WHAT IS EXPECTED:
Transcribe the records exactly from the line with "orange jar [181,143,265,246]" to the end, both included.
#### INPUT DATA ####
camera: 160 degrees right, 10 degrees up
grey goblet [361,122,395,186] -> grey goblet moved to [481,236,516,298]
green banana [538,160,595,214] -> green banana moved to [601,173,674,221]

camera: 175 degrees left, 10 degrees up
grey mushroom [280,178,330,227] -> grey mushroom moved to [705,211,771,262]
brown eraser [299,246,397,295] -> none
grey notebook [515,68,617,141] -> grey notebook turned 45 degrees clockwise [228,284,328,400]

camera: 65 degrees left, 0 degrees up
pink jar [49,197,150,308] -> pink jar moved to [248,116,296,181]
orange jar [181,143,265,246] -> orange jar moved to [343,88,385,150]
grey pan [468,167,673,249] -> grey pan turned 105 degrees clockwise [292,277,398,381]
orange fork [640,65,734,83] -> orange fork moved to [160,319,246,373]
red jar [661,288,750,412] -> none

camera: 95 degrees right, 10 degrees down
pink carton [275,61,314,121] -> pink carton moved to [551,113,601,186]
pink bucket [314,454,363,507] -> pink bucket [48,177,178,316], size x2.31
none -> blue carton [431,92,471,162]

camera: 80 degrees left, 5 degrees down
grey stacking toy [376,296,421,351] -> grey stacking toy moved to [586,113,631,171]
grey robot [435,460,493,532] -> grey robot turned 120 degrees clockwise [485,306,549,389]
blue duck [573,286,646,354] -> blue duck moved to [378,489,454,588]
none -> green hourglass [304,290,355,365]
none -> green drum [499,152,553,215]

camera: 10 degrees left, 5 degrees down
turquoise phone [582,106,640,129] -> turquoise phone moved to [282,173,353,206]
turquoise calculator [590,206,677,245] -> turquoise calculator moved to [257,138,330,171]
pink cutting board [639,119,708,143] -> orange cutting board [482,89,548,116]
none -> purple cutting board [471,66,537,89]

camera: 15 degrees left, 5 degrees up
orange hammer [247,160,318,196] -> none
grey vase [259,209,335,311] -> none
####
EXERCISE RESULT:
orange jar [181,143,265,246] -> orange jar moved to [343,88,385,150]
grey pan [468,167,673,249] -> grey pan turned 105 degrees clockwise [292,277,398,381]
orange fork [640,65,734,83] -> orange fork moved to [160,319,246,373]
red jar [661,288,750,412] -> none

camera: 95 degrees right, 10 degrees down
pink carton [275,61,314,121] -> pink carton moved to [551,113,601,186]
pink bucket [314,454,363,507] -> pink bucket [48,177,178,316], size x2.31
none -> blue carton [431,92,471,162]

camera: 80 degrees left, 5 degrees down
grey stacking toy [376,296,421,351] -> grey stacking toy moved to [586,113,631,171]
grey robot [435,460,493,532] -> grey robot turned 120 degrees clockwise [485,306,549,389]
blue duck [573,286,646,354] -> blue duck moved to [378,489,454,588]
none -> green hourglass [304,290,355,365]
none -> green drum [499,152,553,215]

camera: 10 degrees left, 5 degrees down
turquoise phone [582,106,640,129] -> turquoise phone moved to [282,173,353,206]
turquoise calculator [590,206,677,245] -> turquoise calculator moved to [257,138,330,171]
pink cutting board [639,119,708,143] -> orange cutting board [482,89,548,116]
none -> purple cutting board [471,66,537,89]

camera: 15 degrees left, 5 degrees up
orange hammer [247,160,318,196] -> none
grey vase [259,209,335,311] -> none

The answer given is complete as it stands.